— What you should do —
Copy out each line of the listing that follows, unchanged.
BEGIN Data for this exercise
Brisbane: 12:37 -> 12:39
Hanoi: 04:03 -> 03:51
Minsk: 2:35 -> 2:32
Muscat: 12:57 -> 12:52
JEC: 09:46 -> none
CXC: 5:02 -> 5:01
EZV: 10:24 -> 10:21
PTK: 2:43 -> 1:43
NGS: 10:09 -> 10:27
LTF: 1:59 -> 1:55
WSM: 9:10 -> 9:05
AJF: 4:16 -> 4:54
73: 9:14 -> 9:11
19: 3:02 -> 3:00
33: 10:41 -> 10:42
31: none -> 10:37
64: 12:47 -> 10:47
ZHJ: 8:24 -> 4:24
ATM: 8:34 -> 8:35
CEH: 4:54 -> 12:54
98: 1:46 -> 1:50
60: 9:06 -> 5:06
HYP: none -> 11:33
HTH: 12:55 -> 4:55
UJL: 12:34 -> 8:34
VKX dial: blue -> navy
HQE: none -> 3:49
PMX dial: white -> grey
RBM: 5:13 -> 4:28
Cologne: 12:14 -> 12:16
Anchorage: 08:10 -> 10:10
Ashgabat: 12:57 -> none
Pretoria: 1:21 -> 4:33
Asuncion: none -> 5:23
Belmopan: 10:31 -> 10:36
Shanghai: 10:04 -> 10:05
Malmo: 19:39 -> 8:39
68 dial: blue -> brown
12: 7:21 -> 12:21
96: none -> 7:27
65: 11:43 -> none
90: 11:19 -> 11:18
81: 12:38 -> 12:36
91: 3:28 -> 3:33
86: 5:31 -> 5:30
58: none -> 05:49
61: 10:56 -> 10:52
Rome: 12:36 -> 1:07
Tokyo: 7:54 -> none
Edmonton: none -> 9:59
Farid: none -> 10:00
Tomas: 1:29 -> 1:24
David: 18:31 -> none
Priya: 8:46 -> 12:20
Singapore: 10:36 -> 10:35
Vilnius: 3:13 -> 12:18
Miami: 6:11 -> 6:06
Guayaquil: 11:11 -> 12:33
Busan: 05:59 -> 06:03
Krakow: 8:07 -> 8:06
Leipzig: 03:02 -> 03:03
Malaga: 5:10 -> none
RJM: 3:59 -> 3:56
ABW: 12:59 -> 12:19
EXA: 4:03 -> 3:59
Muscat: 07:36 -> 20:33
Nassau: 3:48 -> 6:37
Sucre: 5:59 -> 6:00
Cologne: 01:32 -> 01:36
END Data for this exercise
— The completed task —
Brisbane: 12:37 -> 12:39
Hanoi: 04:03 -> 03:51
Minsk: 2:35 -> 2:32
Muscat: 12:57 -> 12:52
JEC: 09:46 -> none
CXC: 5:02 -> 5:01
EZV: 10:24 -> 10:21
PTK: 2:43 -> 1:43
NGS: 10:09 -> 10:27
LTF: 1:59 -> 1:55
WSM: 9:10 -> 9:05
AJF: 4:16 -> 4:54
73: 9:14 -> 9:11
19: 3:02 -> 3:00
33: 10:41 -> 10:42
31: none -> 10:37
64: 12:47 -> 10:47
ZHJ: 8:24 -> 4:24
ATM: 8:34 -> 8:35
CEH: 4:54 -> 12:54
98: 1:46 -> 1:50
60: 9:06 -> 5:06
HYP: none -> 11:33
HTH: 12:55 -> 4:55
UJL: 12:34 -> 8:34
VKX dial: blue -> navy
HQE: none -> 3:49
PMX dial: white -> grey
RBM: 5:13 -> 4:28
Cologne: 12:14 -> 12:16
Anchorage: 08:10 -> 10:10
Ashgabat: 12:57 -> none
Pretoria: 1:21 -> 4:33
Asuncion: none -> 5:23
Belmopan: 10:31 -> 10:36
Shanghai: 10:04 -> 10:05
Malmo: 19:39 -> 8:39
68 dial: blue -> brown
12: 7:21 -> 12:21
96: none -> 7:27
65: 11:43 -> none
90: 11:19 -> 11:18
81: 12:38 -> 12:36
91: 3:28 -> 3:33
86: 5:31 -> 5:30
58: none -> 05:49
61: 10:56 -> 10:52
Rome: 12:36 -> 1:07
Tokyo: 7:54 -> none
Edmonton: none -> 9:59
Farid: none -> 10:00
Tomas: 1:29 -> 1:24
David: 18:31 -> none
Priya: 8:46 -> 12:20
Singapore: 10:36 -> 10:35
Vilnius: 3:13 -> 12:18
Miami: 6:11 -> 6:06
Guayaquil: 11:11 -> 12:33
Busan: 05:59 -> 06:03
Krakow: 8:07 -> 8:06
Leipzig: 03:02 -> 03:03
Malaga: 5:10 -> none
RJM: 3:59 -> 3:56
ABW: 12:59 -> 12:19
EXA: 4:03 -> 3:59
Muscat: 07:36 -> 20:33
Nassau: 3:48 -> 6:37
Sucre: 5:59 -> 6:00
Cologne: 01:32 -> 01:36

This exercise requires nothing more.